» Exercise objective
Leaving out every picture, please repeat exactly the line that contains "(517, 352) = (274, 482): none -> black cube" and each line after it through the final line below.

» Data for the task

——————

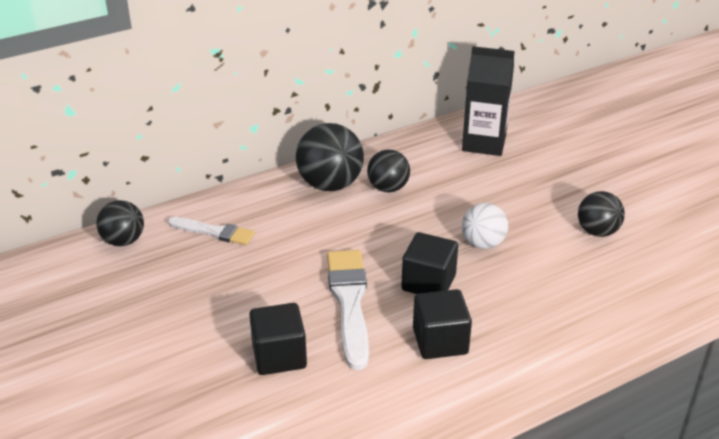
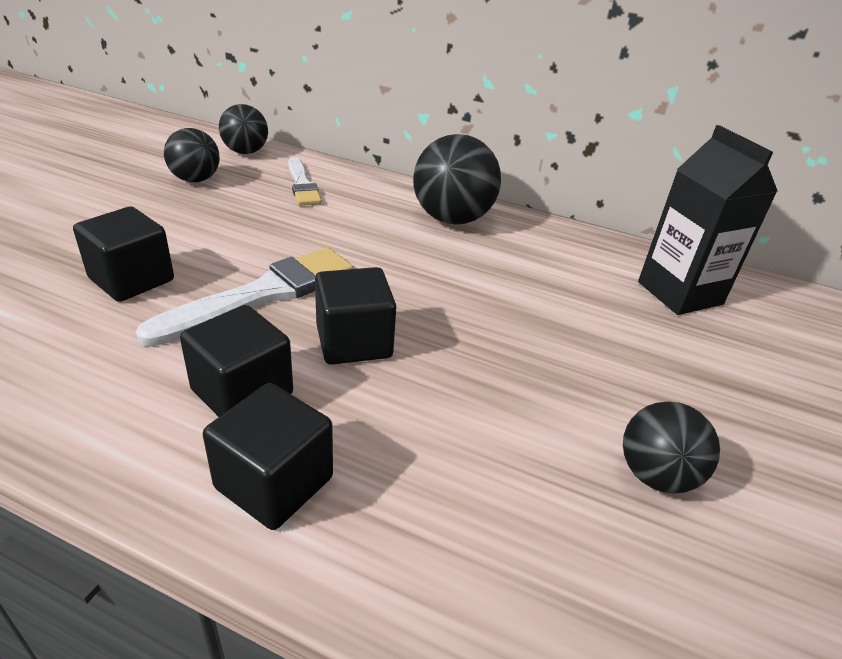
camera: 50 degrees right, 0 degrees up
(388, 188) = (495, 254): black ball -> black ball (195, 180)
(483, 243) = (482, 361): white ball -> none
(517, 352) = (274, 482): none -> black cube

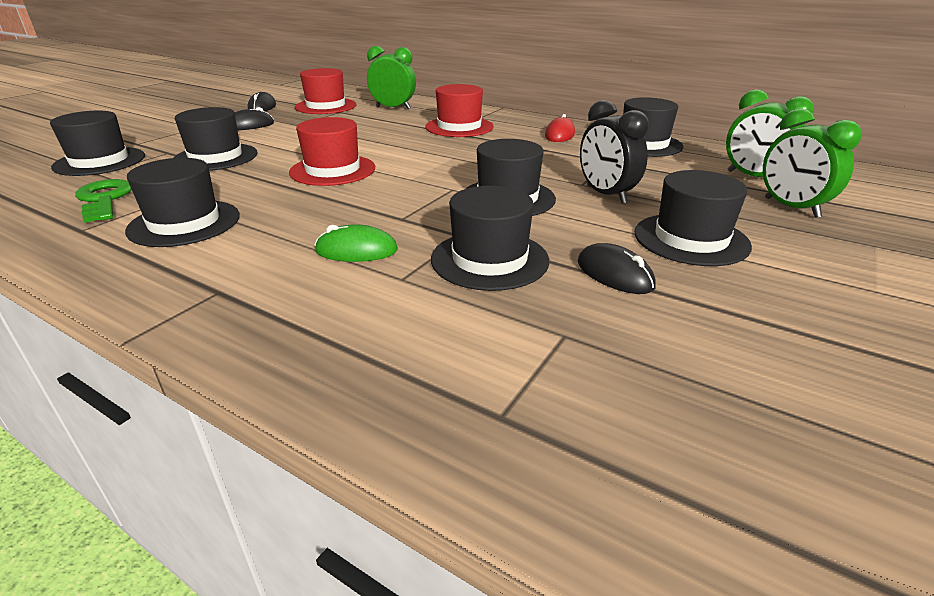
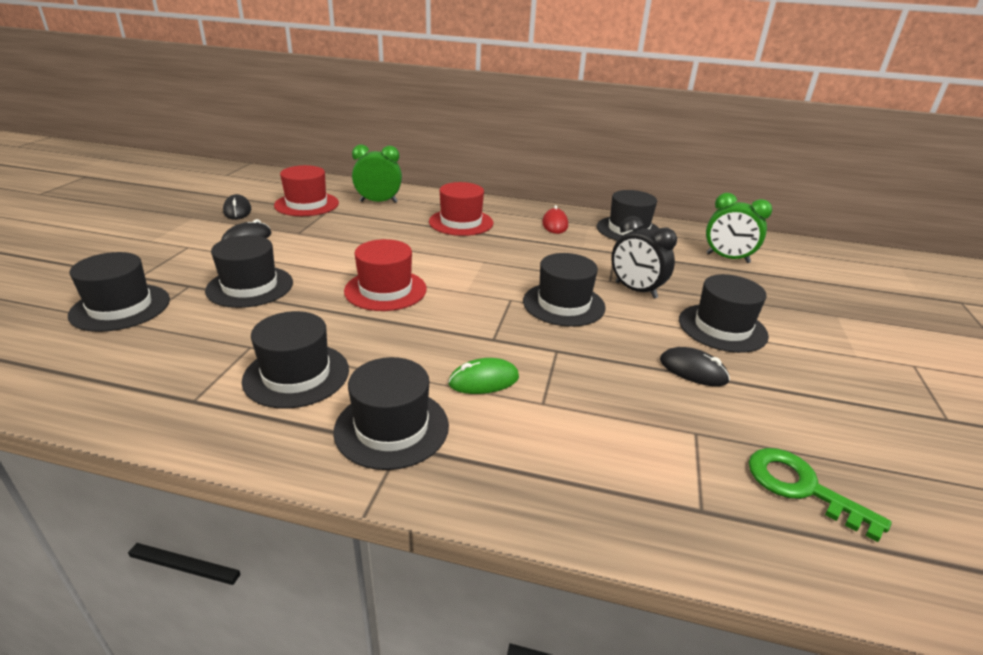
camera: 20 degrees left, 0 degrees up
(104, 199) = (180, 358): green key -> green key (801, 487)
(489, 259) = (596, 372): black hat -> black hat (392, 428)
(791, 208) = (768, 286): green clock -> none

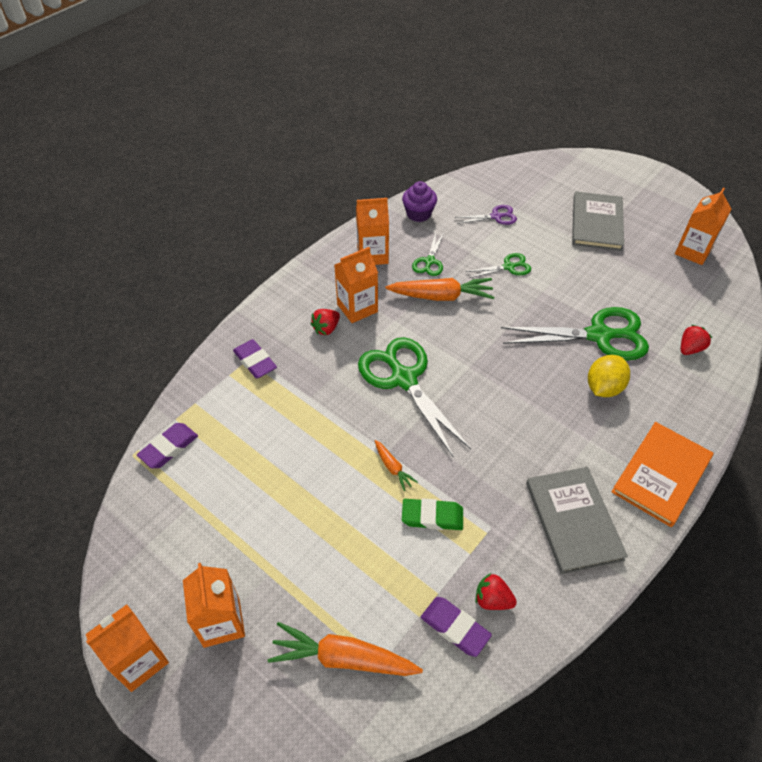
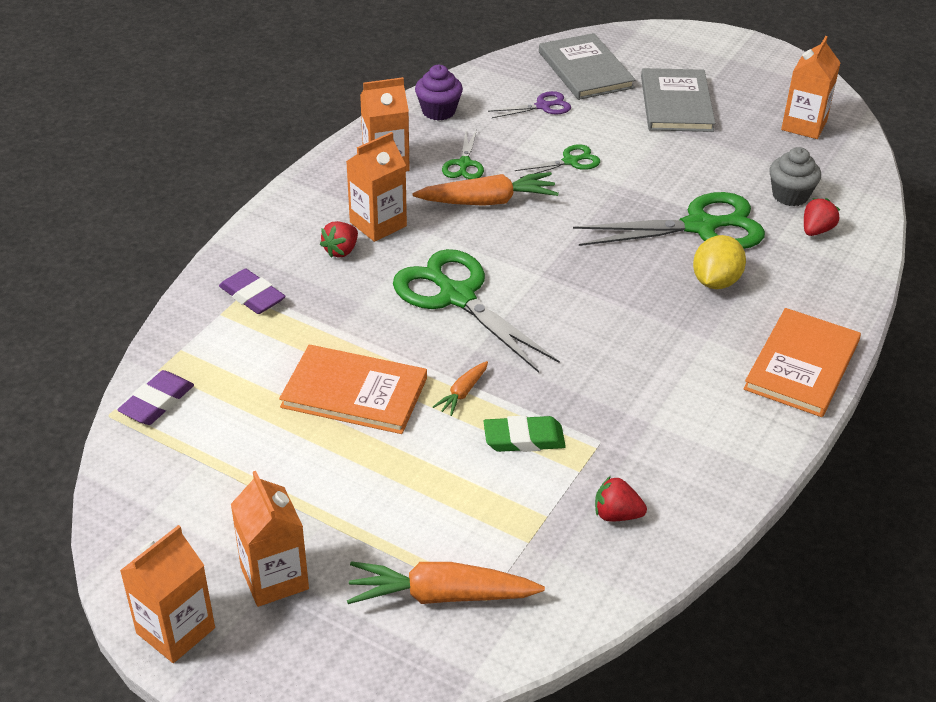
camera: 10 degrees left, 10 degrees down
(312, 457) = (354, 392): none -> orange book
(393, 468) = (462, 393): orange carrot -> orange carrot turned 75 degrees clockwise
(455, 628) = (575, 548): purple eraser -> none
(573, 520) = (701, 423): grey book -> grey book (585, 70)
(673, 314) = (790, 195): none -> grey cupcake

——————

» Written solution
(517, 352) = (274, 482): none -> black cube

camera: 20 degrees left, 0 degrees up
(104, 199) = (180, 358): green key -> green key (801, 487)
(489, 259) = (596, 372): black hat -> black hat (392, 428)
(791, 208) = (768, 286): green clock -> none

camera: 10 degrees left, 10 degrees down
(312, 457) = (354, 392): none -> orange book
(393, 468) = (462, 393): orange carrot -> orange carrot turned 75 degrees clockwise
(455, 628) = (575, 548): purple eraser -> none
(573, 520) = (701, 423): grey book -> grey book (585, 70)
(673, 314) = (790, 195): none -> grey cupcake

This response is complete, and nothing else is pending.